# WHAT THE EXERCISE ASKS:
From the entries provided below, copy each line that contains the word "plate".

# DATA FOR THIS EXERCISE:
# # # # # # #

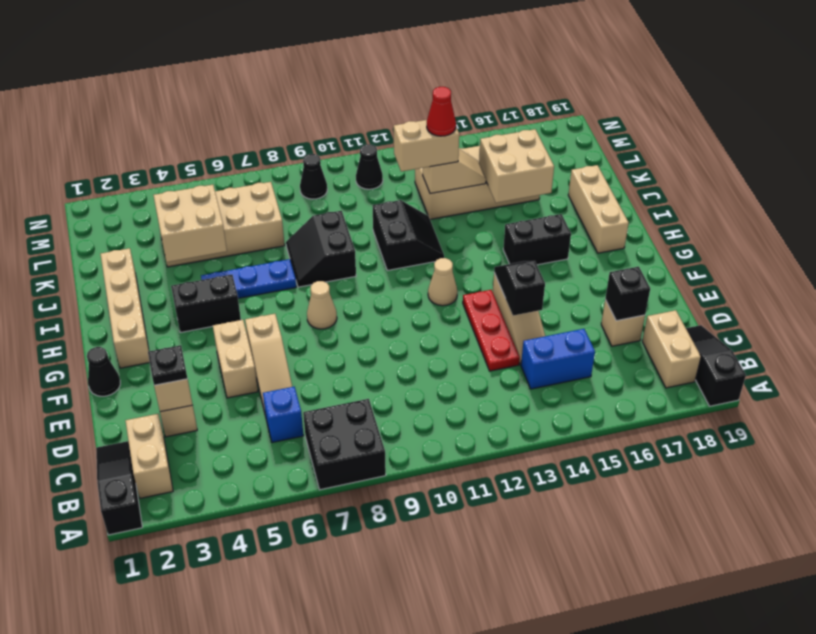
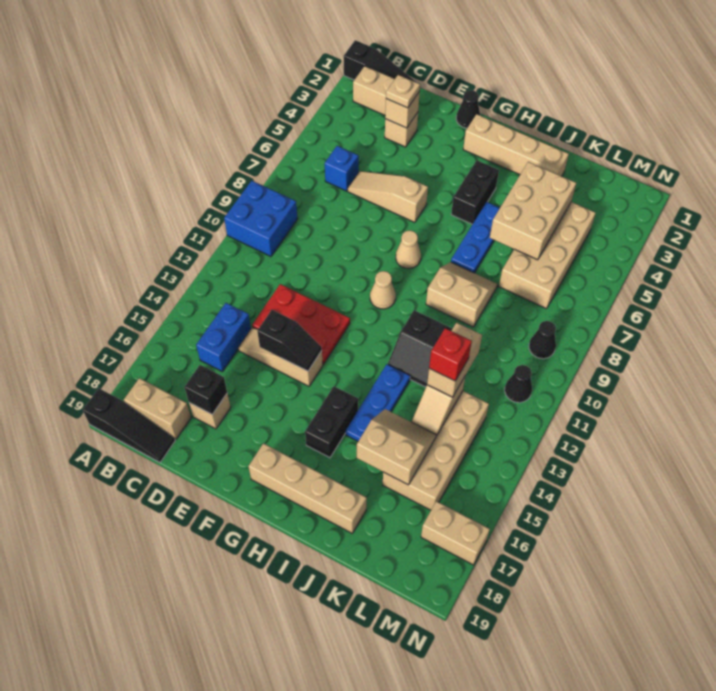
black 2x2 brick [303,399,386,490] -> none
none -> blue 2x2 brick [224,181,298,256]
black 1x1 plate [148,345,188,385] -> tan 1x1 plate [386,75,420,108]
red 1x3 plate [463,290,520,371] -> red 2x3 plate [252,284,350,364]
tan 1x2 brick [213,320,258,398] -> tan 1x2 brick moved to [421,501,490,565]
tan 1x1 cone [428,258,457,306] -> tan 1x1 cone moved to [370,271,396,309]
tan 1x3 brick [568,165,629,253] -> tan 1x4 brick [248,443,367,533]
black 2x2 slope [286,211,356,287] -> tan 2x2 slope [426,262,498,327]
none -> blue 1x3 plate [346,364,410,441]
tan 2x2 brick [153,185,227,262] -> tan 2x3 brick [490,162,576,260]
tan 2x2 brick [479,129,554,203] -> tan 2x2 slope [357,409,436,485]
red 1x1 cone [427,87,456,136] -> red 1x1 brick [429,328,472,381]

# # # # # # #

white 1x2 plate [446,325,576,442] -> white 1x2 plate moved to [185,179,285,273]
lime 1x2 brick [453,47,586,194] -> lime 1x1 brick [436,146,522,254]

# # # # # # #

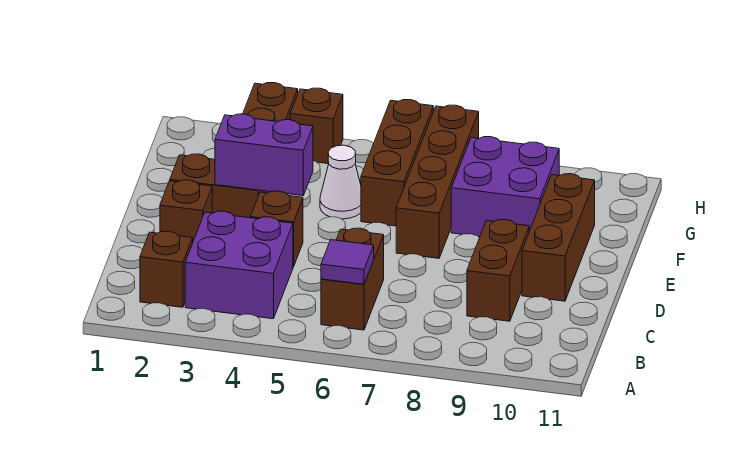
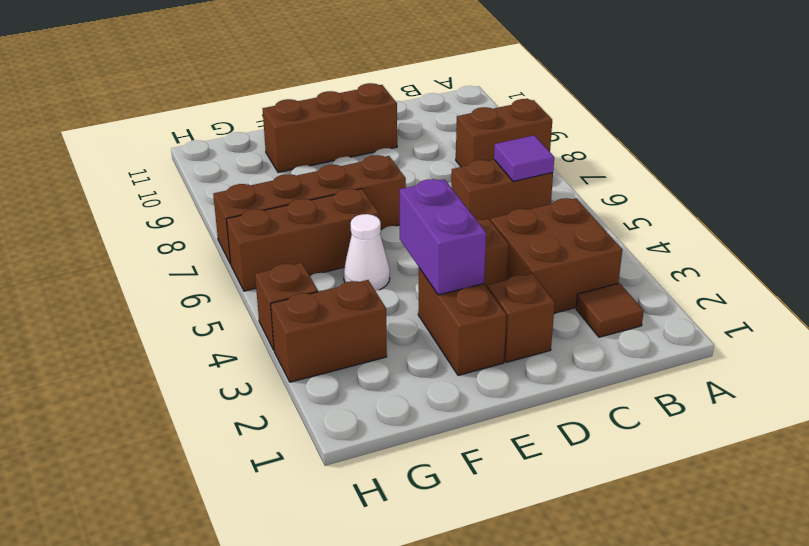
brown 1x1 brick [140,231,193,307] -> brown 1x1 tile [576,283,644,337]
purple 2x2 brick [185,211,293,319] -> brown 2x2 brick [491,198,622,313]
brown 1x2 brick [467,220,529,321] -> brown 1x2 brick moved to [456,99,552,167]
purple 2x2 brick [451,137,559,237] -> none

# # # # # # #

# ANSWER:
black 1x1 plate [148,345,188,385] -> tan 1x1 plate [386,75,420,108]
red 1x3 plate [463,290,520,371] -> red 2x3 plate [252,284,350,364]
none -> blue 1x3 plate [346,364,410,441]
white 1x2 plate [446,325,576,442] -> white 1x2 plate moved to [185,179,285,273]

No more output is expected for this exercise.